▶ **EXERCISE BRIEF**:
I'd like the line containing "Where the white" and each line that follows, through the last line of the material, set down exactly as they are, and no others.

▶ **PROVIDED DATA**:
· · · ·

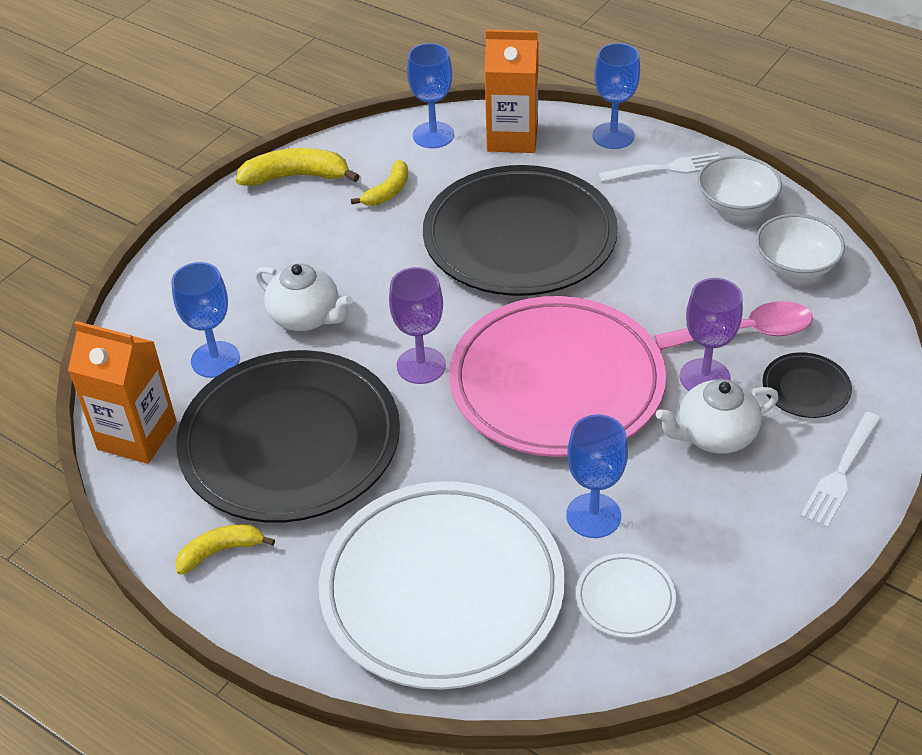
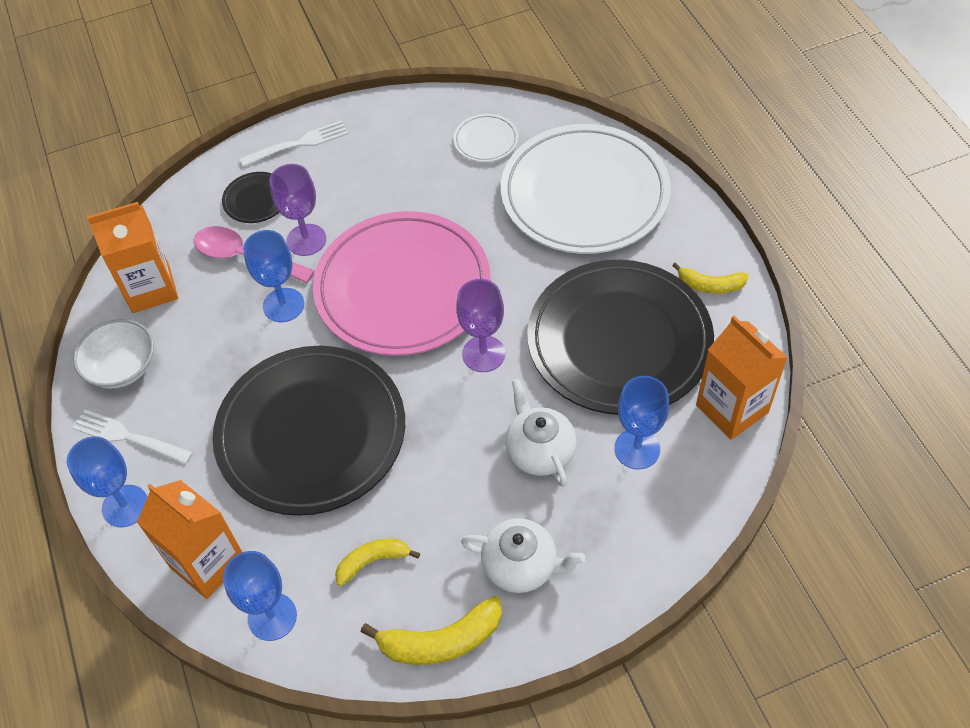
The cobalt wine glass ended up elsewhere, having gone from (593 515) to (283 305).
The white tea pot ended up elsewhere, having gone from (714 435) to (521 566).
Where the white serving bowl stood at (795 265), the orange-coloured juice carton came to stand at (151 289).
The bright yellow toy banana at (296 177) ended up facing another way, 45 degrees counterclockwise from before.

· · · ·

▶ **OUTPUT BELOW**:
Where the white serving bowl stood at (795 265), the orange-coloured juice carton came to stand at (151 289).
The bright yellow toy banana at (296 177) ended up facing another way, 45 degrees counterclockwise from before.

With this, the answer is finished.